:: INPUT DATA ::

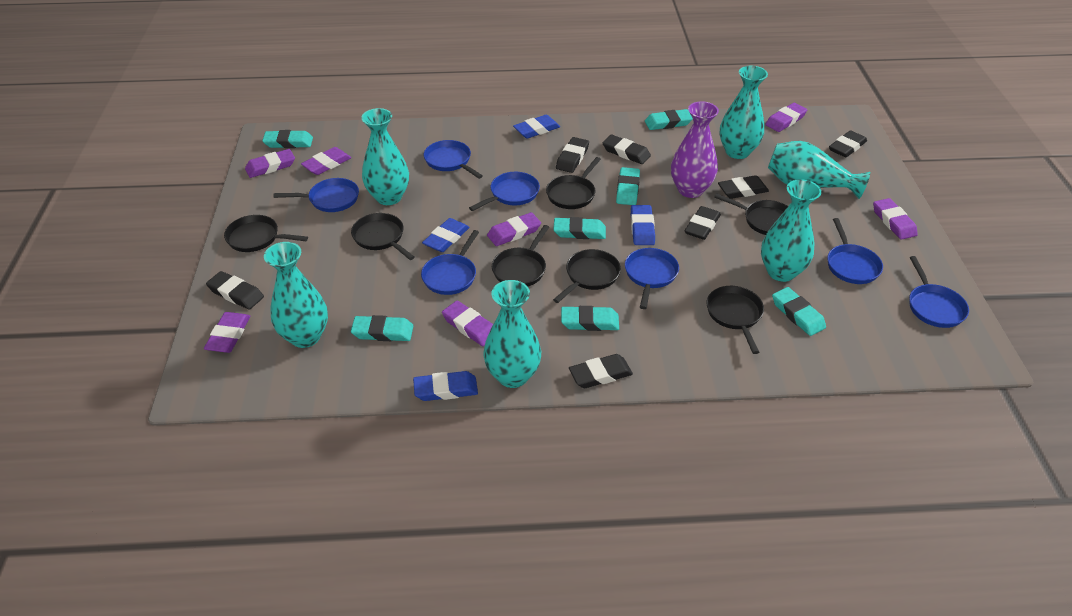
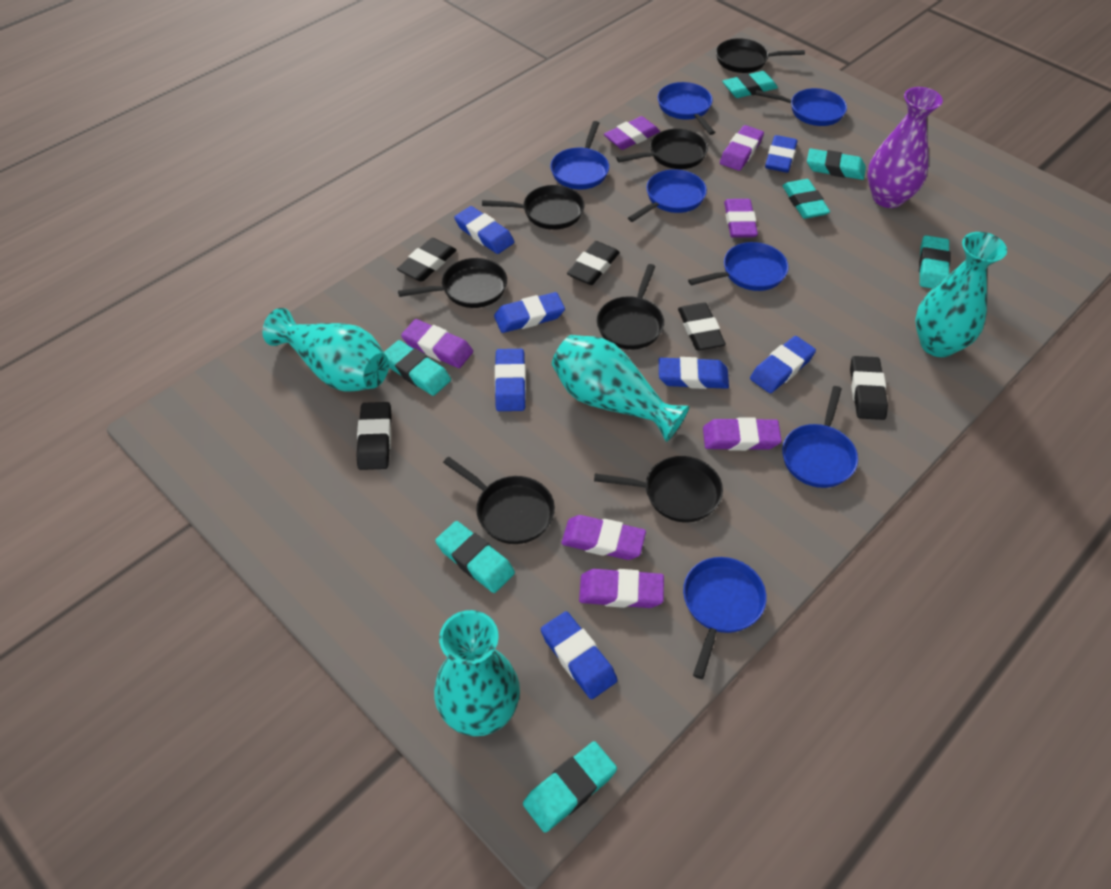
black eraser: 7 -> 5
blue eraser: 4 -> 7
turquoise vase: 6 -> 4

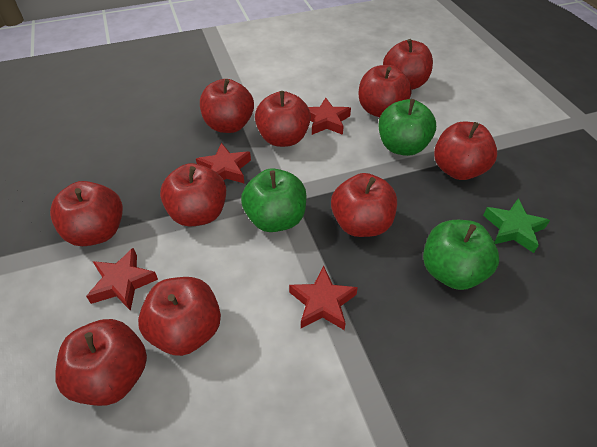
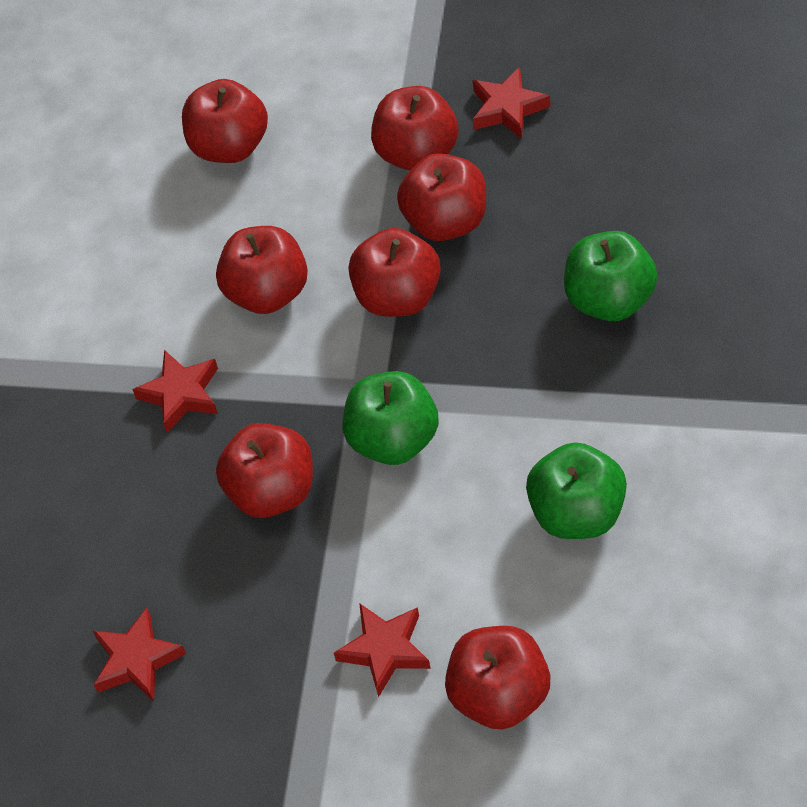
green star: 1 -> 0
red apple: 10 -> 7

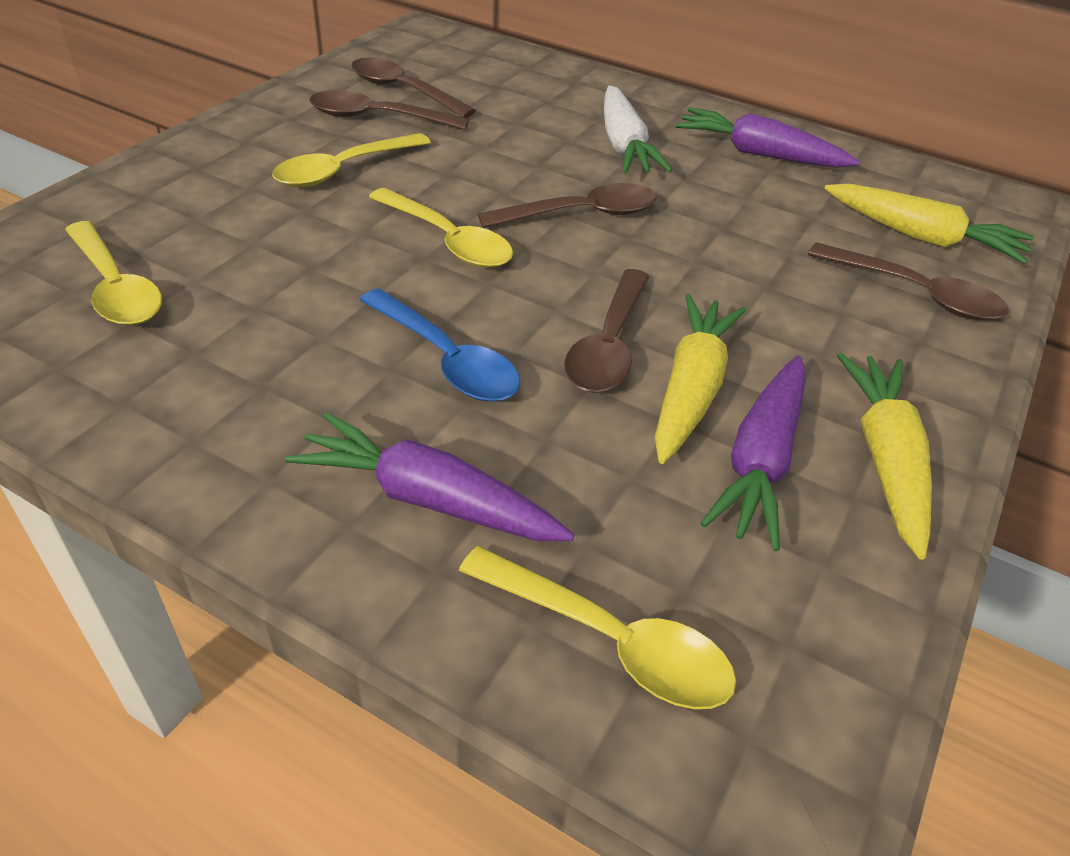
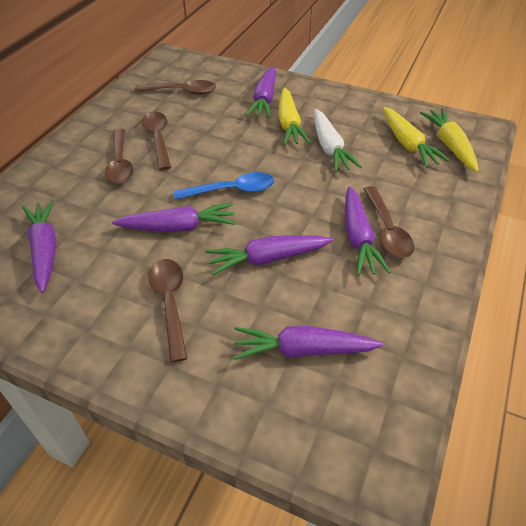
purple carrot: 3 -> 6
yellow spoon: 4 -> 0

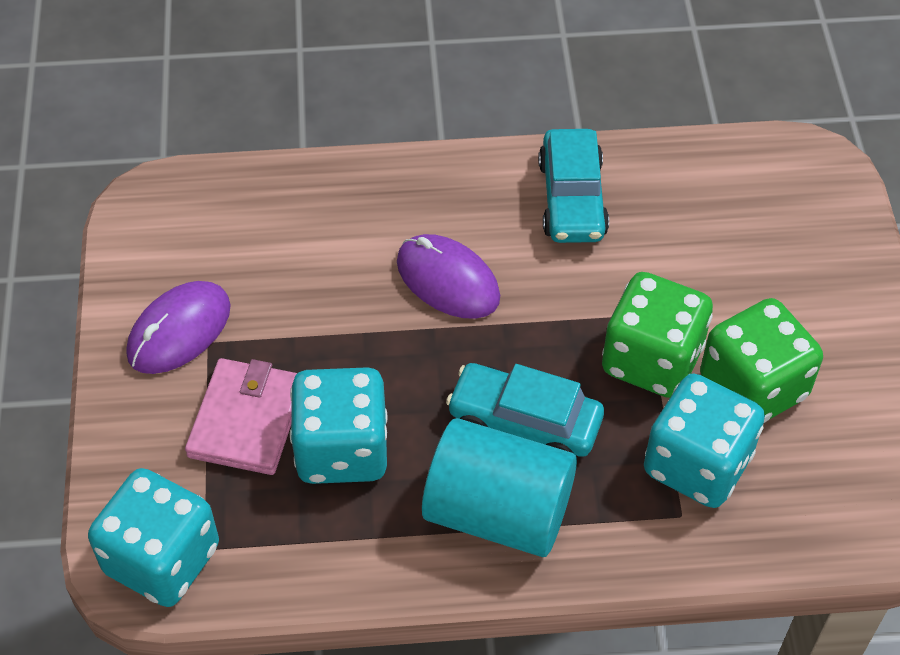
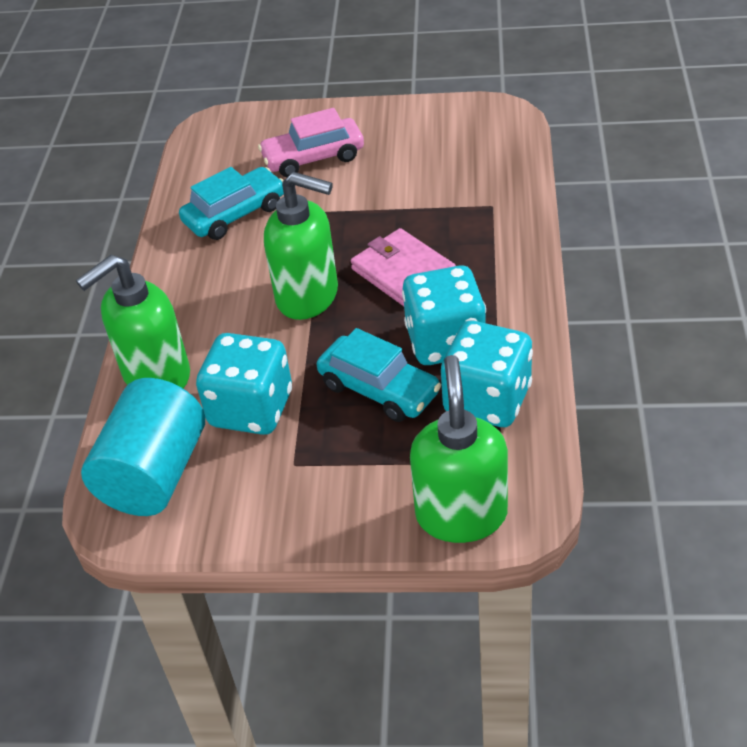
green dice: 2 -> 0
green soap dispenser: 0 -> 3
pink car: 0 -> 1
purple mouse: 2 -> 0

:::

> TASK TO CARRY OUT
What is the number of lines in the entries above that include the word "green"? Answer with that number alone.

> FINISHED TASK
3